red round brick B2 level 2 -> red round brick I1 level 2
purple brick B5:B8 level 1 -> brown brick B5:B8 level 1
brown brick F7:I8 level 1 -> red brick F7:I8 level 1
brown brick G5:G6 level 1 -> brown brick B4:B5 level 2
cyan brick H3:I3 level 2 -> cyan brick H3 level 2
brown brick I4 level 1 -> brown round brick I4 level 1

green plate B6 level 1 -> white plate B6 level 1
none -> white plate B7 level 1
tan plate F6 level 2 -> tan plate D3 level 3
----
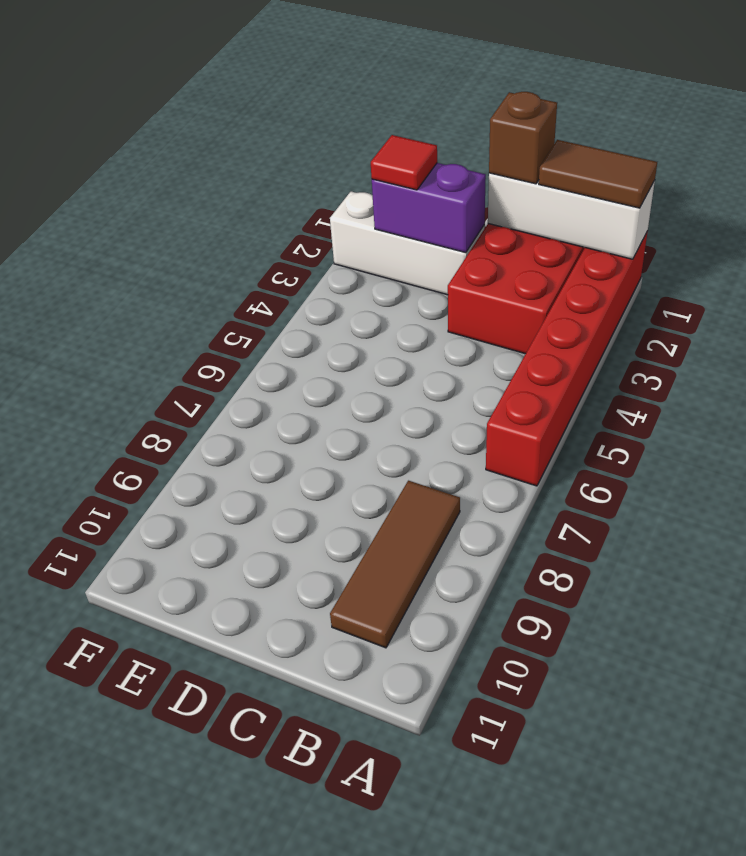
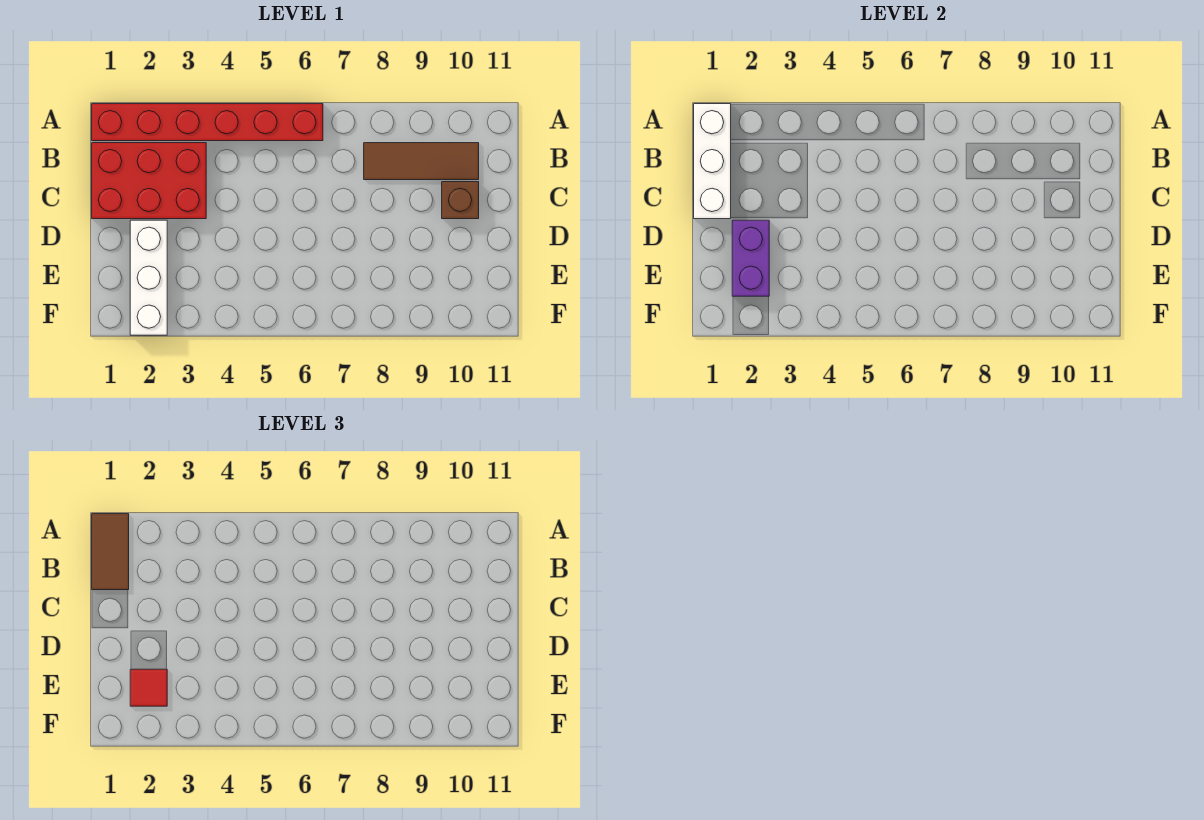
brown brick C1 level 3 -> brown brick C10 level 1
----
Take from the material above the lines running from the one with "brown brick I4" through the one with "tan plate F6 level 2 -> tan plate D3 level 3", and repeat them exactly, with nothing else.

brown brick I4 level 1 -> brown round brick I4 level 1

green plate B6 level 1 -> white plate B6 level 1
none -> white plate B7 level 1
tan plate F6 level 2 -> tan plate D3 level 3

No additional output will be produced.